Set down the material exactly as given, please, from its first line through the line that includes "R3: 2k (3V3, IC5/ADC) -> 27k (3V3, IC5/ADC)".

──────── Records to use ────────

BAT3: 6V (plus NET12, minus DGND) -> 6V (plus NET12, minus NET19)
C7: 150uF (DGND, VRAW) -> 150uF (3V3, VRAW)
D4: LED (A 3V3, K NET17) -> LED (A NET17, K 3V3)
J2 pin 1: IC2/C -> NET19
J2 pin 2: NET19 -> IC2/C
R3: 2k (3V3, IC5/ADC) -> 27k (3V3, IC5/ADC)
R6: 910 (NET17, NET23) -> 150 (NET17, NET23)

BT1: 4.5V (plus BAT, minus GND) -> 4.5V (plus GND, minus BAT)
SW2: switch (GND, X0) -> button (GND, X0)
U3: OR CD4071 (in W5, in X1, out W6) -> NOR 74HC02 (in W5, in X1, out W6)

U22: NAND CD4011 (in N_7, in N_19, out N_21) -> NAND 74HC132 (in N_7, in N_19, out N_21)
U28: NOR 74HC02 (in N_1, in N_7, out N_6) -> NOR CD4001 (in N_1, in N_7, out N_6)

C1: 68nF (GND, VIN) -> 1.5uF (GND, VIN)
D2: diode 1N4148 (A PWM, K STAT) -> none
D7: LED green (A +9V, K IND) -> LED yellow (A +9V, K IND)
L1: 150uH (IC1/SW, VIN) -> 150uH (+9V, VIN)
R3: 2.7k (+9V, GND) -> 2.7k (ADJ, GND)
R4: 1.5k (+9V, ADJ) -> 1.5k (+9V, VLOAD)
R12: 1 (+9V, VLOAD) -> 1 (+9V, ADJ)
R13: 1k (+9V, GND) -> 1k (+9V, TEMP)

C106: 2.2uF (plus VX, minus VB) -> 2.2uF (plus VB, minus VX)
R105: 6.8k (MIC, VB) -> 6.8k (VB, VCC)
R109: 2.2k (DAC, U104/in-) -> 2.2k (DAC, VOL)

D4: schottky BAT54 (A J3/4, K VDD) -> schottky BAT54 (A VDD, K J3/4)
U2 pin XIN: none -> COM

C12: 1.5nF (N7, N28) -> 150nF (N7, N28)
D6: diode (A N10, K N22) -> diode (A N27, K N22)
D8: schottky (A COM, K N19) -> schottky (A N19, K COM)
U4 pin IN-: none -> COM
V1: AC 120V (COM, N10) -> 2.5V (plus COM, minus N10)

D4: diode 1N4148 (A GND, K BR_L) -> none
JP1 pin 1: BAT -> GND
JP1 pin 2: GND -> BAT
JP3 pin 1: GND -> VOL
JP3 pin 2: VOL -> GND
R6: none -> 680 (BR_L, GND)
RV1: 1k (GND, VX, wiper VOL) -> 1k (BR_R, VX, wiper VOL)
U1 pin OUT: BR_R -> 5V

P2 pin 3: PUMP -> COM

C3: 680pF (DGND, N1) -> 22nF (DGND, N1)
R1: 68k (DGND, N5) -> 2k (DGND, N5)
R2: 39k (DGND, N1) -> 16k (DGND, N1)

────────

-- Solution for this exercise --
BAT3: 6V (plus NET12, minus DGND) -> 6V (plus NET12, minus NET19)
C7: 150uF (DGND, VRAW) -> 150uF (3V3, VRAW)
D4: LED (A 3V3, K NET17) -> LED (A NET17, K 3V3)
J2 pin 1: IC2/C -> NET19
J2 pin 2: NET19 -> IC2/C
R3: 2k (3V3, IC5/ADC) -> 27k (3V3, IC5/ADC)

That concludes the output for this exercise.